▸ **What the task requires**
Starting with the line that mentions "purple square: (213, 104)", repeat each line verbatim until the entries end, both ends included.

** Task data follows **

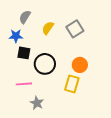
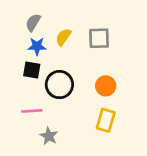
gray square: (75, 29) -> (99, 38), turned 30
blue star: (16, 36) -> (37, 46), moved
yellow rectangle: (72, 84) -> (106, 120), moved

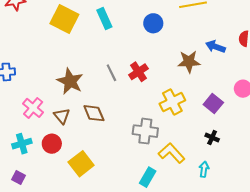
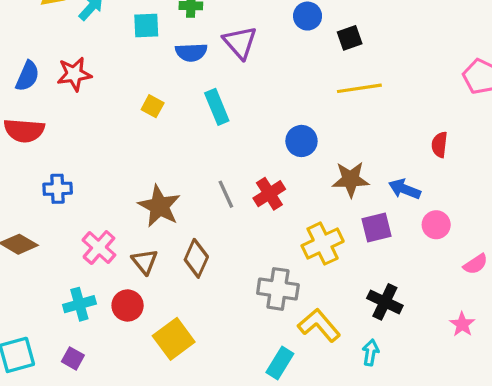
yellow square: (64, 19) -> (153, 106), size x0.5
blue circle: (153, 23) -> (301, 141), moved
blue arrow: (215, 47) -> (405, 189), moved
purple square: (213, 104) -> (377, 228), moved, turned 36
brown diamond: (94, 113) -> (196, 258), turned 45
black cross: (212, 138) -> (385, 302), size x1.5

** End of Task data **

▸ **Expected answer**
purple square: (213, 104) -> (377, 228), moved, turned 36
brown diamond: (94, 113) -> (196, 258), turned 45
black cross: (212, 138) -> (385, 302), size x1.5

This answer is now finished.